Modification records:
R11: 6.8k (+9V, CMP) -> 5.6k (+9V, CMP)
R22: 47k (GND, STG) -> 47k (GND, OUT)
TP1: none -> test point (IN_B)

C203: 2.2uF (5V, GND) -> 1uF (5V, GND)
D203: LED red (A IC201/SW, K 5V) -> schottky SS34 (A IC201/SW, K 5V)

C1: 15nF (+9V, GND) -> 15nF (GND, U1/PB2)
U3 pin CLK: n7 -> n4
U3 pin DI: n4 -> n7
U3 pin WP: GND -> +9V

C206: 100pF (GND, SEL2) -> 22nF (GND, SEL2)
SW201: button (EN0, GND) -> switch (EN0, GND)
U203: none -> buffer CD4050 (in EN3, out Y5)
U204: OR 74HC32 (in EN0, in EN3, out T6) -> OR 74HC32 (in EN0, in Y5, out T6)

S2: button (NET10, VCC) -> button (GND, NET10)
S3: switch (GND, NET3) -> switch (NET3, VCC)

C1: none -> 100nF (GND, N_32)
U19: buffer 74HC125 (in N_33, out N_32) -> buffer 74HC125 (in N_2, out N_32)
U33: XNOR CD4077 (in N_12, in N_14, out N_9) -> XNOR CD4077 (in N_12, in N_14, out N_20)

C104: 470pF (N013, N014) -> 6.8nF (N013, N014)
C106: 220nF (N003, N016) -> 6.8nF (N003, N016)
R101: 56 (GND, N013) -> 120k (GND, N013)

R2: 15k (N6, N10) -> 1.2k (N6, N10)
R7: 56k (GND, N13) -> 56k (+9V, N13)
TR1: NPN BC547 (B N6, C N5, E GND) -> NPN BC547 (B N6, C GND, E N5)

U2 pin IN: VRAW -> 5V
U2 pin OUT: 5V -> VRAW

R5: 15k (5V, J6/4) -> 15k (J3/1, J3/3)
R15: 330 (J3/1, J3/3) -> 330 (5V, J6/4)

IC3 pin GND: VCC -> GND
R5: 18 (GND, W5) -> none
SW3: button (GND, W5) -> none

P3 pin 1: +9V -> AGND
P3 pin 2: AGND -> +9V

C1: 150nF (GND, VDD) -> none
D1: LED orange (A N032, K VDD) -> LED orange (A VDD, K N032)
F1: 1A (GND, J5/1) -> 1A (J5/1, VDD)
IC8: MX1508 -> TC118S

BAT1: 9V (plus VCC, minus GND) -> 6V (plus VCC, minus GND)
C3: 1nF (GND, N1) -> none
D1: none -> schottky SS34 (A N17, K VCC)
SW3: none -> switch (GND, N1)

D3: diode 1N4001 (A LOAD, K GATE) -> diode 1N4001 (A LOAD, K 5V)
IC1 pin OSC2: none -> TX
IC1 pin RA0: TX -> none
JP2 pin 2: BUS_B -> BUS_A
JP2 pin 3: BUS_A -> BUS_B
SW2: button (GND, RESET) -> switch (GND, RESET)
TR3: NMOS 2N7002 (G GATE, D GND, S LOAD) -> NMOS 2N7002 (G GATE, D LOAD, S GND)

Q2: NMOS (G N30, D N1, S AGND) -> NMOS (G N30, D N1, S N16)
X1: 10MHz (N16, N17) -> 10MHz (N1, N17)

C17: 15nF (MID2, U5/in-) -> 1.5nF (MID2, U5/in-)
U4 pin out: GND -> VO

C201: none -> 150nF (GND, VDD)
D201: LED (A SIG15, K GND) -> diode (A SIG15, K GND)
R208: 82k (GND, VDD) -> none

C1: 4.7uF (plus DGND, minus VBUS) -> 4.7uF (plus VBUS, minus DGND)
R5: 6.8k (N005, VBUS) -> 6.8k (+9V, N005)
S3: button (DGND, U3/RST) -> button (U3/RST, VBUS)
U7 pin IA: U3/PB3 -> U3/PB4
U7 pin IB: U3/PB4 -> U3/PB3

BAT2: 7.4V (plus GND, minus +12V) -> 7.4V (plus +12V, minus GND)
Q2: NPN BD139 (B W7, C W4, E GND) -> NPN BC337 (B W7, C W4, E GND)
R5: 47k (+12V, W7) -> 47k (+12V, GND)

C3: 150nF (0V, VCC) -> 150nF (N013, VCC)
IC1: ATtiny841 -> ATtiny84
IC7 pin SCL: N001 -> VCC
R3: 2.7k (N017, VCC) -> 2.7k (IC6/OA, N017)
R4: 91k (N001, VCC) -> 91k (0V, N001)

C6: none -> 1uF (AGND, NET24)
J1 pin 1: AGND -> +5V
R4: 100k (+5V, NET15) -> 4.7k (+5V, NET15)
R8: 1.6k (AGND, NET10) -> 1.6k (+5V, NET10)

*What to work on*. Tally the lines in the records containing the string "AGND"; output only the tally.

*Solution to this exercise*. 6